_Written task:_
Copy the lines below word for word, leaving out nothing.

_Dataset records:_

-----

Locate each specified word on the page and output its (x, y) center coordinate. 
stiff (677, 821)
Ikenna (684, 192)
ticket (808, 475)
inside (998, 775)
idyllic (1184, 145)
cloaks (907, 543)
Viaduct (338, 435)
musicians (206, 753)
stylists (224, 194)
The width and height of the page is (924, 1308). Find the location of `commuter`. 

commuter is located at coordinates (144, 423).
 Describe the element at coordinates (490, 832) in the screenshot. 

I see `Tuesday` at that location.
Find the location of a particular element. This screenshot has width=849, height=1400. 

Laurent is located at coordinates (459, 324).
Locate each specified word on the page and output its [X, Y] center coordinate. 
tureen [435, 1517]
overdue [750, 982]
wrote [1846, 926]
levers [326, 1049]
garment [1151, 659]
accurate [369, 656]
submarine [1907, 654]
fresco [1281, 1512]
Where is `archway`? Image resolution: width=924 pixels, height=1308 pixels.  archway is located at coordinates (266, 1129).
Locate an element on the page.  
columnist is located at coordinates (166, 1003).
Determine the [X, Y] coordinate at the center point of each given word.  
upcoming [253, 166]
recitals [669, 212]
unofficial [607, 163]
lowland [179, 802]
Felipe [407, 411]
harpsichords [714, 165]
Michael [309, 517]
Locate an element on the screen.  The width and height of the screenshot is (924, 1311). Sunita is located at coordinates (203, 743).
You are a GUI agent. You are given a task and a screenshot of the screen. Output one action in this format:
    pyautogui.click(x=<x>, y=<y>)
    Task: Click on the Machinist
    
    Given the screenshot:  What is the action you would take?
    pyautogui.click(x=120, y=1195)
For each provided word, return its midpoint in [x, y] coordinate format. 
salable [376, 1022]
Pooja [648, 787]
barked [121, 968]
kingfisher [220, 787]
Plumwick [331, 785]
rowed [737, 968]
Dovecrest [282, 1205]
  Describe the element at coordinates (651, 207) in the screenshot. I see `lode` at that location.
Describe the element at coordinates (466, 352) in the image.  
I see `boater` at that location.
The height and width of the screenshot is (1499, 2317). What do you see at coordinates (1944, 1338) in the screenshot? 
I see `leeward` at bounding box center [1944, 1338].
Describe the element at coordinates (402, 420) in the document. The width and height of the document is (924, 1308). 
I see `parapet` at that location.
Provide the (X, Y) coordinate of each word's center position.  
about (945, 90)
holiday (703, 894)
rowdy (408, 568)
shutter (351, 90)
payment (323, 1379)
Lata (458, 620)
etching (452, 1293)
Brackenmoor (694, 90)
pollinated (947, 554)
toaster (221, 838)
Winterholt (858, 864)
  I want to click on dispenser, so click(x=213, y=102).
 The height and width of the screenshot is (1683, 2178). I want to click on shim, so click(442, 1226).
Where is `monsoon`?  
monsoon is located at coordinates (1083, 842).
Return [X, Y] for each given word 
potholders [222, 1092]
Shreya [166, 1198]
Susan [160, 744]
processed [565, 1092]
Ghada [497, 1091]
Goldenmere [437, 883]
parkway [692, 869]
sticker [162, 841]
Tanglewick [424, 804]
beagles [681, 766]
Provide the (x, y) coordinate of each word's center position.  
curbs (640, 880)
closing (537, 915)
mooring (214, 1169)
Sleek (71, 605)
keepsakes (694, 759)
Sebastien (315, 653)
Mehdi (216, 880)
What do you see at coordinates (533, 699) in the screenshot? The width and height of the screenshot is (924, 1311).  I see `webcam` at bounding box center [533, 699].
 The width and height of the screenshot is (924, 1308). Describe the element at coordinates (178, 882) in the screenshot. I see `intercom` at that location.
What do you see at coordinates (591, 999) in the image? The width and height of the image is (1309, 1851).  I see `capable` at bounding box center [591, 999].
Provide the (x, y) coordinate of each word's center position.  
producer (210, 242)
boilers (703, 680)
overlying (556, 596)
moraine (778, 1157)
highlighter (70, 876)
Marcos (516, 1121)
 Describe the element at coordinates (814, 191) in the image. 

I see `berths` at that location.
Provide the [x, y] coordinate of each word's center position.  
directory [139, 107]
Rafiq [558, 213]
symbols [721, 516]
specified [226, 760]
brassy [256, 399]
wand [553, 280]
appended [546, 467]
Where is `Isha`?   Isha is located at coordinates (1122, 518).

-----

_Solution to this task:_
Locate each specified word on the page and output its (x, y) center coordinate. 
stiff (677, 821)
Ikenna (684, 192)
ticket (808, 475)
inside (998, 775)
idyllic (1184, 145)
cloaks (907, 543)
Viaduct (338, 435)
musicians (206, 753)
stylists (224, 194)
The width and height of the page is (924, 1308). Find the location of `commuter`. 

commuter is located at coordinates (144, 423).
 Describe the element at coordinates (490, 832) in the screenshot. 

I see `Tuesday` at that location.
Find the location of a particular element. This screenshot has width=849, height=1400. 

Laurent is located at coordinates (459, 324).
Locate each specified word on the page and output its [X, Y] center coordinate. 
tureen [435, 1517]
overdue [750, 982]
wrote [1846, 926]
levers [326, 1049]
garment [1151, 659]
accurate [369, 656]
submarine [1907, 654]
fresco [1281, 1512]
Where is `archway`? Image resolution: width=924 pixels, height=1308 pixels.  archway is located at coordinates (266, 1129).
Locate an element on the page.  
columnist is located at coordinates (166, 1003).
Determine the [X, Y] coordinate at the center point of each given word.  
upcoming [253, 166]
recitals [669, 212]
unofficial [607, 163]
lowland [179, 802]
Felipe [407, 411]
harpsichords [714, 165]
Michael [309, 517]
Locate an element on the screen.  The width and height of the screenshot is (924, 1311). Sunita is located at coordinates (203, 743).
You are a GUI agent. You are given a task and a screenshot of the screen. Output one action in this format:
    pyautogui.click(x=<x>, y=<y>)
    Task: Click on the Machinist
    
    Given the screenshot:  What is the action you would take?
    pyautogui.click(x=120, y=1195)
For each provided word, return its midpoint in [x, y] coordinate format. 
salable [376, 1022]
Pooja [648, 787]
barked [121, 968]
kingfisher [220, 787]
Plumwick [331, 785]
rowed [737, 968]
Dovecrest [282, 1205]
  Describe the element at coordinates (651, 207) in the screenshot. I see `lode` at that location.
Describe the element at coordinates (466, 352) in the image.  
I see `boater` at that location.
The height and width of the screenshot is (1499, 2317). What do you see at coordinates (1944, 1338) in the screenshot? 
I see `leeward` at bounding box center [1944, 1338].
Describe the element at coordinates (402, 420) in the document. The width and height of the document is (924, 1308). 
I see `parapet` at that location.
Provide the (X, Y) coordinate of each word's center position.  
about (945, 90)
holiday (703, 894)
rowdy (408, 568)
shutter (351, 90)
payment (323, 1379)
Lata (458, 620)
etching (452, 1293)
Brackenmoor (694, 90)
pollinated (947, 554)
toaster (221, 838)
Winterholt (858, 864)
  I want to click on dispenser, so click(x=213, y=102).
 The height and width of the screenshot is (1683, 2178). I want to click on shim, so click(442, 1226).
Where is `monsoon`?  
monsoon is located at coordinates (1083, 842).
Return [X, Y] for each given word 
potholders [222, 1092]
Shreya [166, 1198]
Susan [160, 744]
processed [565, 1092]
Ghada [497, 1091]
Goldenmere [437, 883]
parkway [692, 869]
sticker [162, 841]
Tanglewick [424, 804]
beagles [681, 766]
Provide the (x, y) coordinate of each word's center position.  
curbs (640, 880)
closing (537, 915)
mooring (214, 1169)
Sleek (71, 605)
keepsakes (694, 759)
Sebastien (315, 653)
Mehdi (216, 880)
What do you see at coordinates (533, 699) in the screenshot? The width and height of the screenshot is (924, 1311).  I see `webcam` at bounding box center [533, 699].
 The width and height of the screenshot is (924, 1308). Describe the element at coordinates (178, 882) in the screenshot. I see `intercom` at that location.
What do you see at coordinates (591, 999) in the image? The width and height of the image is (1309, 1851).  I see `capable` at bounding box center [591, 999].
Provide the (x, y) coordinate of each word's center position.  
producer (210, 242)
boilers (703, 680)
overlying (556, 596)
moraine (778, 1157)
highlighter (70, 876)
Marcos (516, 1121)
 Describe the element at coordinates (814, 191) in the image. 

I see `berths` at that location.
Provide the [x, y] coordinate of each word's center position.  
directory [139, 107]
Rafiq [558, 213]
symbols [721, 516]
specified [226, 760]
brassy [256, 399]
wand [553, 280]
appended [546, 467]
Where is `Isha`?   Isha is located at coordinates (1122, 518).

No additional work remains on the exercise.